§ **What the task asks**: With nothing added and nothing dropped, write out all of the entries below.

((

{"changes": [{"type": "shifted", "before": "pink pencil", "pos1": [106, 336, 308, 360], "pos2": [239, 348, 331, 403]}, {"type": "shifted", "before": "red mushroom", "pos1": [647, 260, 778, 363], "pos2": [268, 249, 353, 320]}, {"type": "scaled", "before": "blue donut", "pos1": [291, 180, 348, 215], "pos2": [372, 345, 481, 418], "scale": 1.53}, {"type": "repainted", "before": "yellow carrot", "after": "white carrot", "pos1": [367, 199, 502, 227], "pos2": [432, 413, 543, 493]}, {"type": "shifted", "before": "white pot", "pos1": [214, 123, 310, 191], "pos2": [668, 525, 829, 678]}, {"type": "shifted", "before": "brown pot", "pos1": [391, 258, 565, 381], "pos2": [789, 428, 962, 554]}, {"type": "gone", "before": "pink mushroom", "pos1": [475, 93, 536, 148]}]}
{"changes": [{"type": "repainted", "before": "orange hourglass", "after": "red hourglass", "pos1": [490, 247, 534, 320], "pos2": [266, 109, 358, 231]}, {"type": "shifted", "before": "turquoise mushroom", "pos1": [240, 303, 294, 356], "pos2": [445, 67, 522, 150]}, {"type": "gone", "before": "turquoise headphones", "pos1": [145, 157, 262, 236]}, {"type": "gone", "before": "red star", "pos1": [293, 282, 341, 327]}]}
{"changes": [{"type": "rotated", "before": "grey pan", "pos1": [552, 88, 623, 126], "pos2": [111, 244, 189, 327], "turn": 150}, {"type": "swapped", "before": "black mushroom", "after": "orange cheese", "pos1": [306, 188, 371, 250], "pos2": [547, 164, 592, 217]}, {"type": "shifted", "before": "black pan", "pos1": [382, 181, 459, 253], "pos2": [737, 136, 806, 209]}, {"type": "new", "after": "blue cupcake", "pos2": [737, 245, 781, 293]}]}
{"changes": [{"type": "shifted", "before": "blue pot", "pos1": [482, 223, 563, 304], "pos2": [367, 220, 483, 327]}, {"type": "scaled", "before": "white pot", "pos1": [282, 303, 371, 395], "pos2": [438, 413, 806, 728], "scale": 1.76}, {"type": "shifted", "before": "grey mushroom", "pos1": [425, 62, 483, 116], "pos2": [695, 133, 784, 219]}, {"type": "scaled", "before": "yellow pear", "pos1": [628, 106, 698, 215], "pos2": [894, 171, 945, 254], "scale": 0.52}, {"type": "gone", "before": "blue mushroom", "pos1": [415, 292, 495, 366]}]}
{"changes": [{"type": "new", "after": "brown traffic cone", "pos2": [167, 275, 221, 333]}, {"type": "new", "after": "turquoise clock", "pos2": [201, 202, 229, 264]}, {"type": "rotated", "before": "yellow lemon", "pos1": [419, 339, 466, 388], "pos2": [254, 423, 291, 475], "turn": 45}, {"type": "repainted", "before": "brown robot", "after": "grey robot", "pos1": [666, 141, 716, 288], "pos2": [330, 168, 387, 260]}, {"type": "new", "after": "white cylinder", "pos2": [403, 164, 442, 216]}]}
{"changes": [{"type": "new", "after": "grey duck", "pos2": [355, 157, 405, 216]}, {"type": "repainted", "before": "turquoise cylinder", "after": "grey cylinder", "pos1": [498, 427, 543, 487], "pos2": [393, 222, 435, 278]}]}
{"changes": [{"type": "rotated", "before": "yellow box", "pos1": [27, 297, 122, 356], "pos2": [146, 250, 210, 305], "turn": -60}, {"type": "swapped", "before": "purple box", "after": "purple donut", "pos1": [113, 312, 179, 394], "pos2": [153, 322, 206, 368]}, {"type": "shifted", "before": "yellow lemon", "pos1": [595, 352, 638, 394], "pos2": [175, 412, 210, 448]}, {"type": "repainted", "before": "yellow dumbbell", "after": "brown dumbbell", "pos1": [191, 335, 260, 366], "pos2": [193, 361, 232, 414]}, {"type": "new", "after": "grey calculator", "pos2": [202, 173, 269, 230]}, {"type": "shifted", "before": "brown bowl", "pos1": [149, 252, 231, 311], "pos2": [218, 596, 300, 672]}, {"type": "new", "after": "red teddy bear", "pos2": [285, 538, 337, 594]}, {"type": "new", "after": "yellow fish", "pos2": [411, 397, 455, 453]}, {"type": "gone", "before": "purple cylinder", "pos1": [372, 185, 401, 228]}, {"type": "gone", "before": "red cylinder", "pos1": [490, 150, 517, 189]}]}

))

§ **Exercise result**:
{"changes": [{"type": "shifted", "before": "pink pencil", "pos1": [106, 336, 308, 360], "pos2": [239, 348, 331, 403]}, {"type": "shifted", "before": "red mushroom", "pos1": [647, 260, 778, 363], "pos2": [268, 249, 353, 320]}, {"type": "scaled", "before": "blue donut", "pos1": [291, 180, 348, 215], "pos2": [372, 345, 481, 418], "scale": 1.53}, {"type": "repainted", "before": "yellow carrot", "after": "white carrot", "pos1": [367, 199, 502, 227], "pos2": [432, 413, 543, 493]}, {"type": "shifted", "before": "white pot", "pos1": [214, 123, 310, 191], "pos2": [668, 525, 829, 678]}, {"type": "shifted", "before": "brown pot", "pos1": [391, 258, 565, 381], "pos2": [789, 428, 962, 554]}, {"type": "gone", "before": "pink mushroom", "pos1": [475, 93, 536, 148]}]}
{"changes": [{"type": "repainted", "before": "orange hourglass", "after": "red hourglass", "pos1": [490, 247, 534, 320], "pos2": [266, 109, 358, 231]}, {"type": "shifted", "before": "turquoise mushroom", "pos1": [240, 303, 294, 356], "pos2": [445, 67, 522, 150]}, {"type": "gone", "before": "turquoise headphones", "pos1": [145, 157, 262, 236]}, {"type": "gone", "before": "red star", "pos1": [293, 282, 341, 327]}]}
{"changes": [{"type": "rotated", "before": "grey pan", "pos1": [552, 88, 623, 126], "pos2": [111, 244, 189, 327], "turn": 150}, {"type": "swapped", "before": "black mushroom", "after": "orange cheese", "pos1": [306, 188, 371, 250], "pos2": [547, 164, 592, 217]}, {"type": "shifted", "before": "black pan", "pos1": [382, 181, 459, 253], "pos2": [737, 136, 806, 209]}, {"type": "new", "after": "blue cupcake", "pos2": [737, 245, 781, 293]}]}
{"changes": [{"type": "shifted", "before": "blue pot", "pos1": [482, 223, 563, 304], "pos2": [367, 220, 483, 327]}, {"type": "scaled", "before": "white pot", "pos1": [282, 303, 371, 395], "pos2": [438, 413, 806, 728], "scale": 1.76}, {"type": "shifted", "before": "grey mushroom", "pos1": [425, 62, 483, 116], "pos2": [695, 133, 784, 219]}, {"type": "scaled", "before": "yellow pear", "pos1": [628, 106, 698, 215], "pos2": [894, 171, 945, 254], "scale": 0.52}, {"type": "gone", "before": "blue mushroom", "pos1": [415, 292, 495, 366]}]}
{"changes": [{"type": "new", "after": "brown traffic cone", "pos2": [167, 275, 221, 333]}, {"type": "new", "after": "turquoise clock", "pos2": [201, 202, 229, 264]}, {"type": "rotated", "before": "yellow lemon", "pos1": [419, 339, 466, 388], "pos2": [254, 423, 291, 475], "turn": 45}, {"type": "repainted", "before": "brown robot", "after": "grey robot", "pos1": [666, 141, 716, 288], "pos2": [330, 168, 387, 260]}, {"type": "new", "after": "white cylinder", "pos2": [403, 164, 442, 216]}]}
{"changes": [{"type": "new", "after": "grey duck", "pos2": [355, 157, 405, 216]}, {"type": "repainted", "before": "turquoise cylinder", "after": "grey cylinder", "pos1": [498, 427, 543, 487], "pos2": [393, 222, 435, 278]}]}
{"changes": [{"type": "rotated", "before": "yellow box", "pos1": [27, 297, 122, 356], "pos2": [146, 250, 210, 305], "turn": -60}, {"type": "swapped", "before": "purple box", "after": "purple donut", "pos1": [113, 312, 179, 394], "pos2": [153, 322, 206, 368]}, {"type": "shifted", "before": "yellow lemon", "pos1": [595, 352, 638, 394], "pos2": [175, 412, 210, 448]}, {"type": "repainted", "before": "yellow dumbbell", "after": "brown dumbbell", "pos1": [191, 335, 260, 366], "pos2": [193, 361, 232, 414]}, {"type": "new", "after": "grey calculator", "pos2": [202, 173, 269, 230]}, {"type": "shifted", "before": "brown bowl", "pos1": [149, 252, 231, 311], "pos2": [218, 596, 300, 672]}, {"type": "new", "after": "red teddy bear", "pos2": [285, 538, 337, 594]}, {"type": "new", "after": "yellow fish", "pos2": [411, 397, 455, 453]}, {"type": "gone", "before": "purple cylinder", "pos1": [372, 185, 401, 228]}, {"type": "gone", "before": "red cylinder", "pos1": [490, 150, 517, 189]}]}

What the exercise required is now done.